→ **Try it**
Search the entries below for the line containing "R2: 470 (5V, W15) -> 470 (W2, W18)"; from there to the end, return every line exactly and add nothing.

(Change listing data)
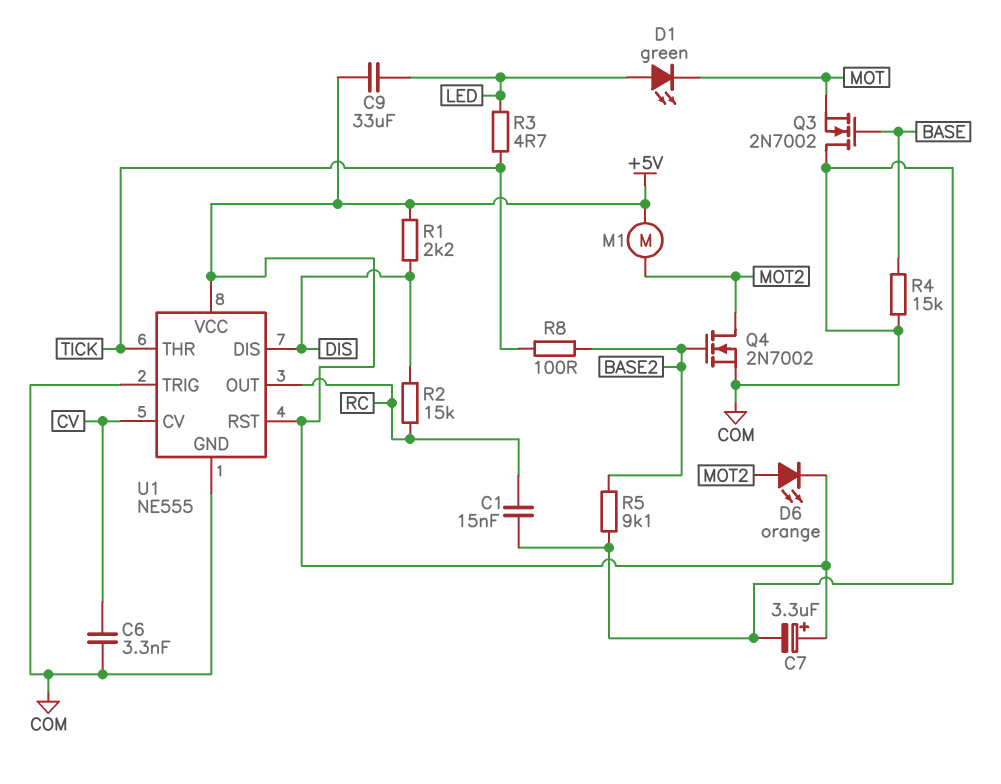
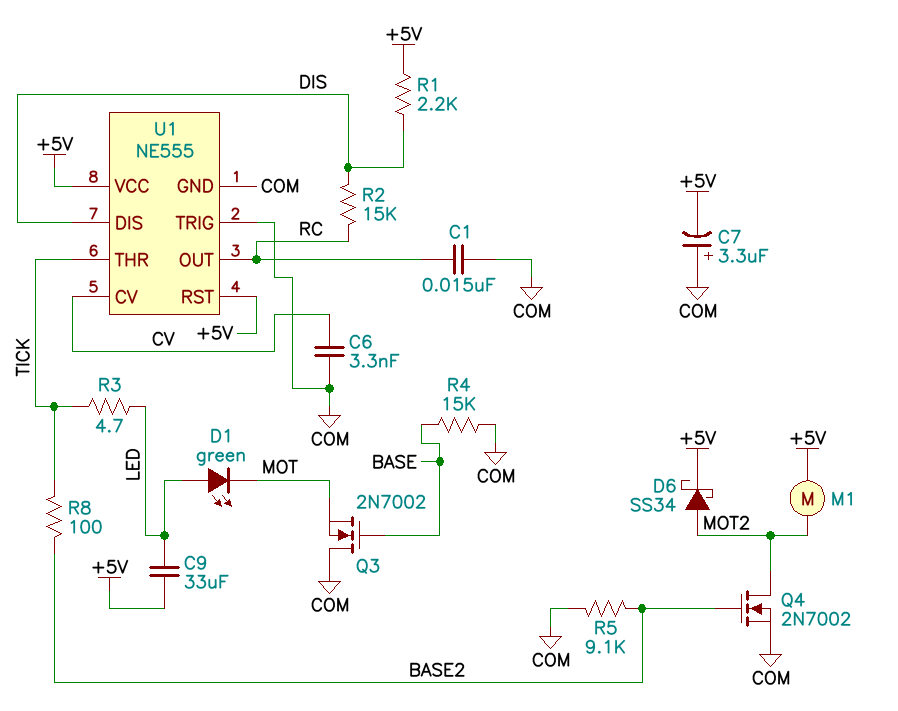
C7: 3.3uF (plus +5V, minus COM) -> 3.3uF (plus COM, minus +5V)
D6: LED orange (A MOT2, K +5V) -> schottky SS34 (A MOT2, K +5V)

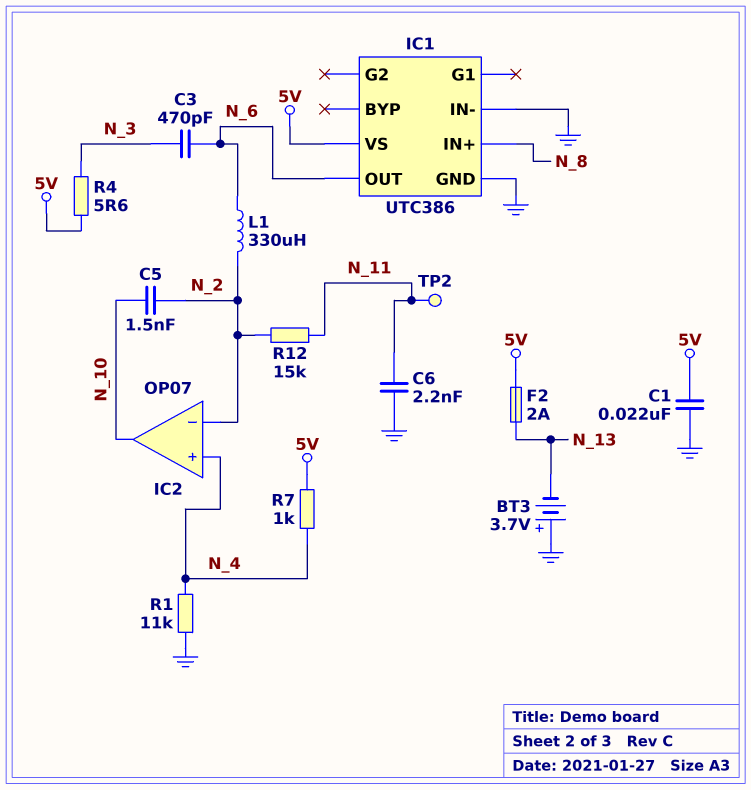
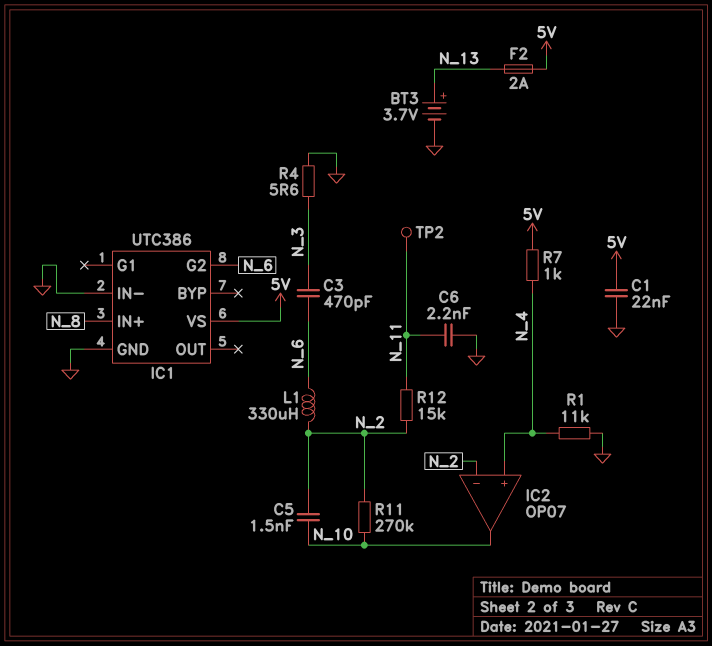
BT3: 3.7V (plus GND, minus N_13) -> 3.7V (plus N_13, minus GND)
IC1 pin G2: none -> N_6
IC1 pin OUT: N_6 -> none
R4: 5.6 (5V, N_3) -> 5.6 (GND, N_3)
R11: none -> 270k (N_2, N_10)

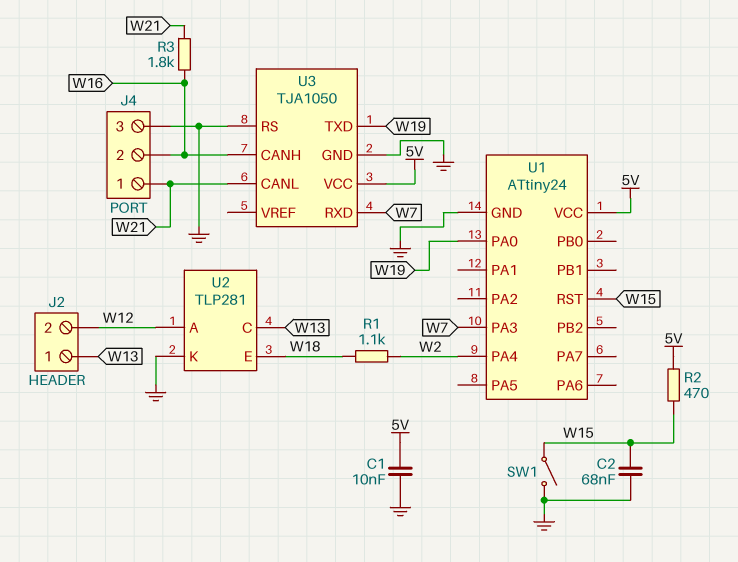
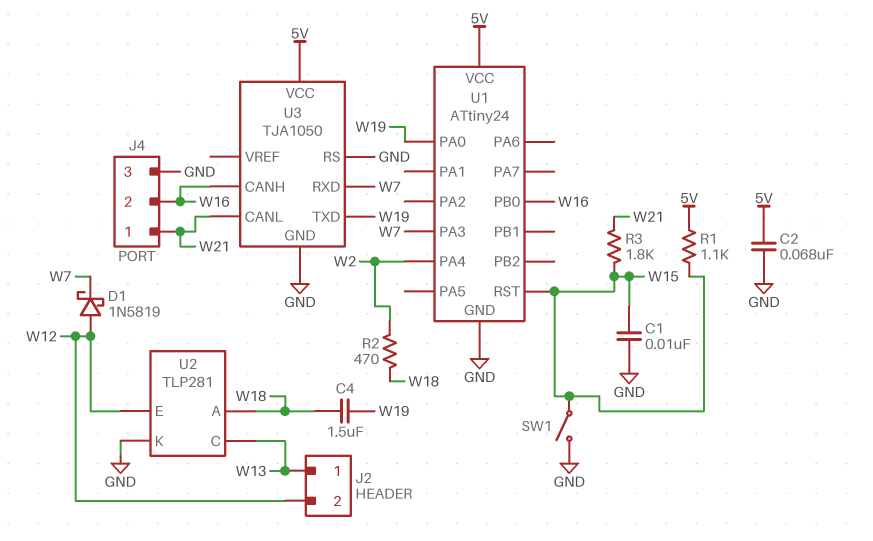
C1: 10nF (5V, GND) -> 10nF (GND, W15)
C2: 68nF (GND, W15) -> 68nF (5V, GND)
C4: none -> 1.5uF (W18, W19)
D1: none -> schottky 1N5819 (A W12, K W7)
R1: 1.1k (W2, W18) -> 1.1k (5V, W15)
R2: 470 (5V, W15) -> 470 (W2, W18)
R3: 1.8k (W16, W21) -> 1.8k (W15, W21)
U1 pin PB0: none -> W16
U2 pin A: W12 -> W18
U2 pin E: W18 -> W12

→ **Exercise solution**
R2: 470 (5V, W15) -> 470 (W2, W18)
R3: 1.8k (W16, W21) -> 1.8k (W15, W21)
U1 pin PB0: none -> W16
U2 pin A: W12 -> W18
U2 pin E: W18 -> W12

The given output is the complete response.